#### Data listing
[Start of Attachment]
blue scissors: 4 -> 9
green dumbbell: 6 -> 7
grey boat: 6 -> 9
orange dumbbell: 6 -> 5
[End of Attachment]
[Start of Attachment]
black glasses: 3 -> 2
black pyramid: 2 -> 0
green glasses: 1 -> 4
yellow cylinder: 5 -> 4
[End of Attachment]
#### Requirement
Copy out every line in the records where the word "dumbbell" is found.

#### Your solution
green dumbbell: 6 -> 7
orange dumbbell: 6 -> 5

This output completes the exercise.